Data:
○ ○ ○

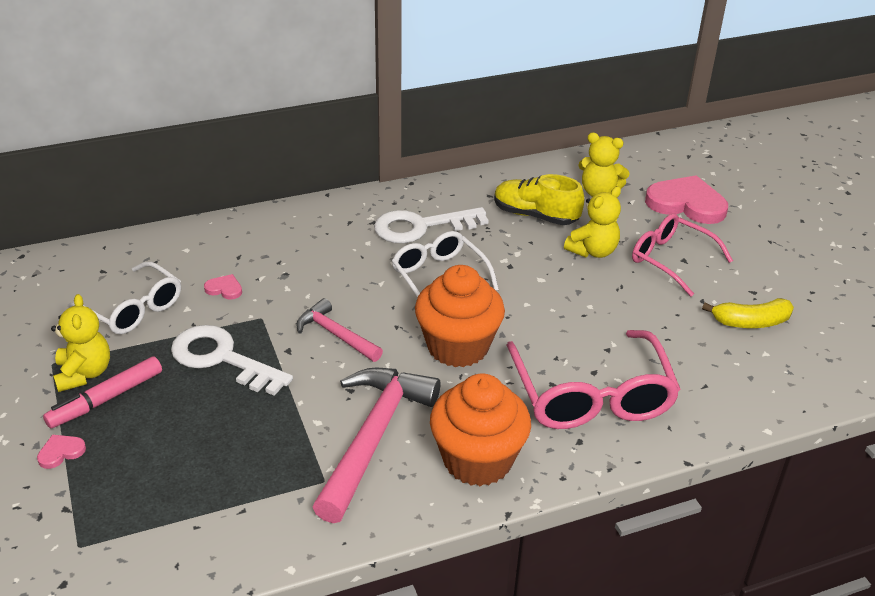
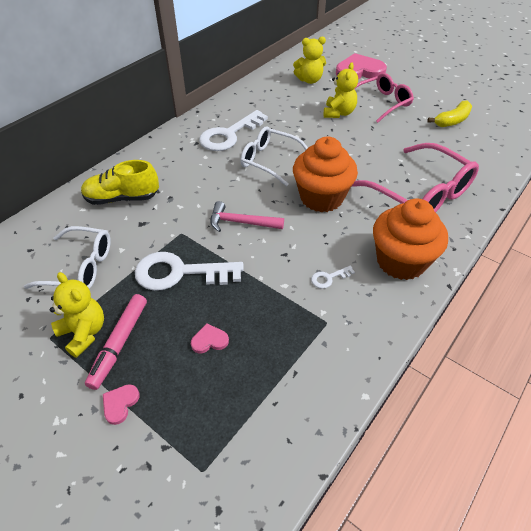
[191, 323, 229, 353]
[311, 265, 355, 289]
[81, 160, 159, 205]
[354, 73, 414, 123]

○ ○ ○

Your objective:
Pictures aside, reproduce all of the material above without alteration.

Response for this exercise:
[191, 323, 229, 353]
[311, 265, 355, 289]
[81, 160, 159, 205]
[354, 73, 414, 123]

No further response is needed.